**Work to complete**
Write down exactly the lines of the listing below, beginning with the one containing "(430, 113) = (514, 120): none" and closing with the final line.

**Recorded information**
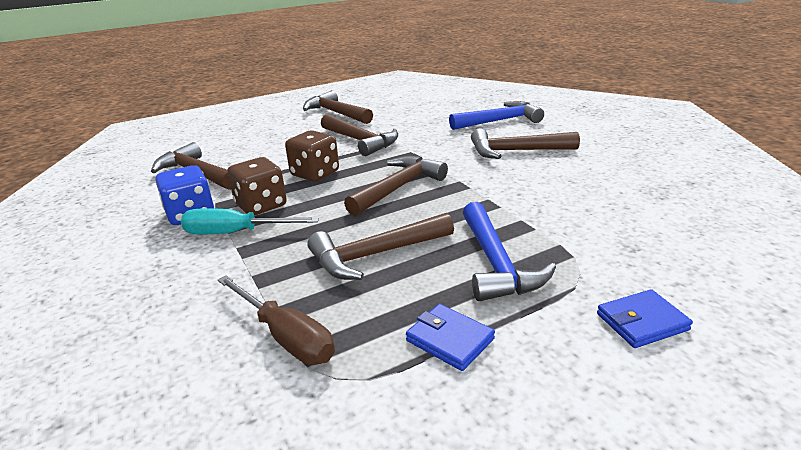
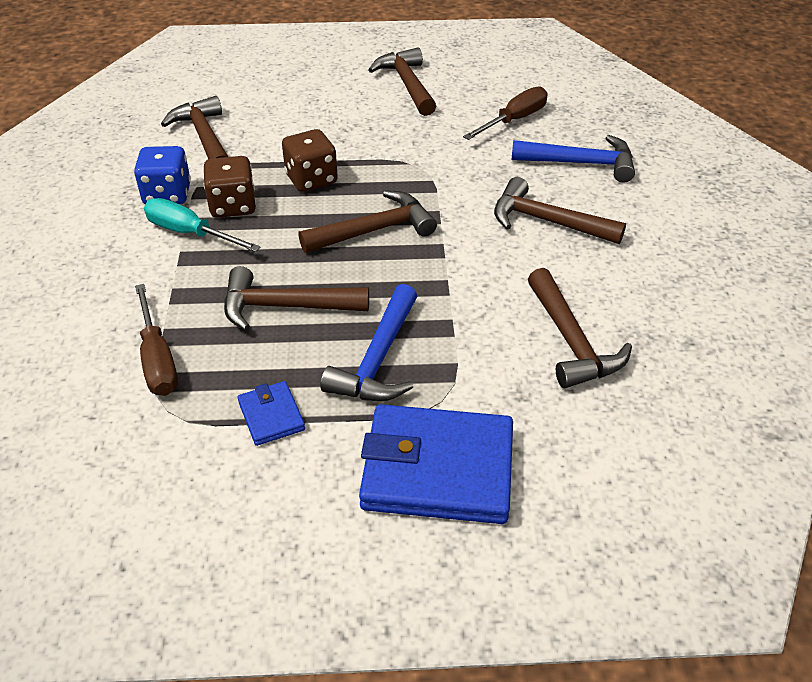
camera: 25 degrees right, 15 degrees up
(360, 141) = (395, 144): brown hammer -> brown hammer (571, 342)
(430, 113) = (514, 120): none -> brown screwdriver
(642, 322) = (437, 469): blue wallet -> blue wallet, size x2.15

**Exercise answer**
(430, 113) = (514, 120): none -> brown screwdriver
(642, 322) = (437, 469): blue wallet -> blue wallet, size x2.15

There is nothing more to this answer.